§ INFORMATION GIVEN:
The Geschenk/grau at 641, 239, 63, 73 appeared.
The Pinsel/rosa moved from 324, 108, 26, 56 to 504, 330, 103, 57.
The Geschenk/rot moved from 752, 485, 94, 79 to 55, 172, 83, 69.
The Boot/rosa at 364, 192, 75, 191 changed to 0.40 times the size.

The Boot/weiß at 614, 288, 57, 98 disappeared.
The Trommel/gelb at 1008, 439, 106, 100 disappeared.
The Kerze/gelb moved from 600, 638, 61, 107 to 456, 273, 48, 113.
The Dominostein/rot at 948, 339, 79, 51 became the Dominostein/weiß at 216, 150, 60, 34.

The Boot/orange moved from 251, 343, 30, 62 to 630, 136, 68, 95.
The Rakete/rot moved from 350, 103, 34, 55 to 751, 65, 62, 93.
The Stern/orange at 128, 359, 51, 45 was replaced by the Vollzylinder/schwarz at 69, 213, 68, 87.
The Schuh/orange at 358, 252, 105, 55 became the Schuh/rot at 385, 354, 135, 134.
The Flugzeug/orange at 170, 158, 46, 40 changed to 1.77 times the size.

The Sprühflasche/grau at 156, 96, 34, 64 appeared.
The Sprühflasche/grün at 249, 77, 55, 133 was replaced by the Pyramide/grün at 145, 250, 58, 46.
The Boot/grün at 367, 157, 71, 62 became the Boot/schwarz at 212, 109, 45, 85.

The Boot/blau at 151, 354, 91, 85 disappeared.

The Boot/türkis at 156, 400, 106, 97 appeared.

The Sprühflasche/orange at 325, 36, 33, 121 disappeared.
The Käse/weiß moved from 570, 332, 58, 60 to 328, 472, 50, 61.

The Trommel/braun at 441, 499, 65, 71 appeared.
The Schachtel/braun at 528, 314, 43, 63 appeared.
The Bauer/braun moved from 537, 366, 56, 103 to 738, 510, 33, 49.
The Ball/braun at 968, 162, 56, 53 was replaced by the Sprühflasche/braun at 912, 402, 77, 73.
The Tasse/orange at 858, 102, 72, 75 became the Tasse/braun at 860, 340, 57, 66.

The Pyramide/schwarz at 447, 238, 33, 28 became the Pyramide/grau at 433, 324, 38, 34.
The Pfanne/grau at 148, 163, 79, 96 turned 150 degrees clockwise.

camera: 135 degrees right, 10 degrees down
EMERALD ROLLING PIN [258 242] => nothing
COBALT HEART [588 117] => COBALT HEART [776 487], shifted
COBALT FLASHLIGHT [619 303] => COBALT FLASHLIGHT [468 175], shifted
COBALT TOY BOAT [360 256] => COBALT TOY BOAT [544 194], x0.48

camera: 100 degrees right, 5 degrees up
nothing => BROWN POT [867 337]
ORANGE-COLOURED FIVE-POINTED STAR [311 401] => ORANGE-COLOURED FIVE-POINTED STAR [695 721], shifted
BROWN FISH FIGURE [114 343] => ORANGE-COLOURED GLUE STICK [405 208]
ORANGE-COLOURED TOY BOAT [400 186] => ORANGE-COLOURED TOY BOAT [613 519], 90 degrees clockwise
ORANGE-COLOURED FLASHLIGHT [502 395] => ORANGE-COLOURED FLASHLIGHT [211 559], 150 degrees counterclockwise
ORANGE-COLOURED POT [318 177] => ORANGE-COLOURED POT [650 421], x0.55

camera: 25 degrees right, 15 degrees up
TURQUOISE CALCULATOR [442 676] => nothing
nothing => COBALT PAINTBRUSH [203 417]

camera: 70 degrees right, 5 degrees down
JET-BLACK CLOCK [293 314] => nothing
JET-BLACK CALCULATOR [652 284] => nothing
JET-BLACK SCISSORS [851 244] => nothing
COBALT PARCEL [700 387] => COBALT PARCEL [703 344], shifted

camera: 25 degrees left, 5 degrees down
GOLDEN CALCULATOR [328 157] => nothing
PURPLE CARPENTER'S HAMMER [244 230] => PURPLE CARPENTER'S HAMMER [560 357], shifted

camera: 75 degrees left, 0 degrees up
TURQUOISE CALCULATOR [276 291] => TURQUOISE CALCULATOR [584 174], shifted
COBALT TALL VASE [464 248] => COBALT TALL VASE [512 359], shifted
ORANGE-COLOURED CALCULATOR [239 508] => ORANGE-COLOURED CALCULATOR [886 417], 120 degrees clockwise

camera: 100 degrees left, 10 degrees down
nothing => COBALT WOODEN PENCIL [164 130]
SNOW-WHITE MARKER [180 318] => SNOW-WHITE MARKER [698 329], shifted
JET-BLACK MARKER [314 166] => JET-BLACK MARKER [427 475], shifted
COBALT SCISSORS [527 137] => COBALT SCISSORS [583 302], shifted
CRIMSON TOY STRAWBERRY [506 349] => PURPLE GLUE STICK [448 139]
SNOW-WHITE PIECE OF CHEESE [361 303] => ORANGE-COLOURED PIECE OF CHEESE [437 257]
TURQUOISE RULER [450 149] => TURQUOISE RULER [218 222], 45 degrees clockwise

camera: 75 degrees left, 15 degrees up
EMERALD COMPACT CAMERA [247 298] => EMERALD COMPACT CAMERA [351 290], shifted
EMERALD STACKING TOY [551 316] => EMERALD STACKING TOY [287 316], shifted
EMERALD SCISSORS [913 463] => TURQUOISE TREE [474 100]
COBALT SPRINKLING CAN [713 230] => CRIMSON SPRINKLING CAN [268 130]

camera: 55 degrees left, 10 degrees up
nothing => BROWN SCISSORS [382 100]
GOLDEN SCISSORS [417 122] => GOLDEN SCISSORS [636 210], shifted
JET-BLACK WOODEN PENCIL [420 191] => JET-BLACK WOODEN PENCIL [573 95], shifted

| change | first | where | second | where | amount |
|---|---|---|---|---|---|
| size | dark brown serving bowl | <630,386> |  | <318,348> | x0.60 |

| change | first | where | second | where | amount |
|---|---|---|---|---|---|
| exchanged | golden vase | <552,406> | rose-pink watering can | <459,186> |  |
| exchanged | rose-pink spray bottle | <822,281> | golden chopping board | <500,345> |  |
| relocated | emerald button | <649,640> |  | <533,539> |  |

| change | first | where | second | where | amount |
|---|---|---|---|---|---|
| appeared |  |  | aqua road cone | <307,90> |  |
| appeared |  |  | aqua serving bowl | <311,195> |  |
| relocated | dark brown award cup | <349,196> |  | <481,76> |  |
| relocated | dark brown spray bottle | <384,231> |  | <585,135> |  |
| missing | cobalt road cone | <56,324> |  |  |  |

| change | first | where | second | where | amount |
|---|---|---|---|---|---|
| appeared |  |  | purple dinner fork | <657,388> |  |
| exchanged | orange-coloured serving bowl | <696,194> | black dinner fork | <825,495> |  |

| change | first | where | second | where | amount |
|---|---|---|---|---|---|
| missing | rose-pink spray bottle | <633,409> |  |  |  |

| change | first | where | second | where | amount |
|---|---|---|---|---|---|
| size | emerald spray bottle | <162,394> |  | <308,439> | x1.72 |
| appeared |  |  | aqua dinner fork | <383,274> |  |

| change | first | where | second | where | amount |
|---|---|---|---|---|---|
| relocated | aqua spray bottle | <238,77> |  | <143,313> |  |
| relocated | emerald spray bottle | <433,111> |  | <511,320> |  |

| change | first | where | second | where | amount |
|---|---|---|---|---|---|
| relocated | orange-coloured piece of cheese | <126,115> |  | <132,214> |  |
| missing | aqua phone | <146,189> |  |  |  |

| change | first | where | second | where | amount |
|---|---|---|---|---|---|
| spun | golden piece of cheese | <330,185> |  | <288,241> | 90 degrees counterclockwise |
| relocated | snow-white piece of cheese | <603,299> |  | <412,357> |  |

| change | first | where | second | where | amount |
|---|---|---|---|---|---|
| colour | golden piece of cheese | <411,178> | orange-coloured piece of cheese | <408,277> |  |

§ WHAT IS NEEDED:
Starting at the first line of the records above, please copy every line exactly through the line containing "The Geschenk/rot moved", and stop there.

§ TASK SOLUTION:
The Geschenk/grau at 641, 239, 63, 73 appeared.
The Pinsel/rosa moved from 324, 108, 26, 56 to 504, 330, 103, 57.
The Geschenk/rot moved from 752, 485, 94, 79 to 55, 172, 83, 69.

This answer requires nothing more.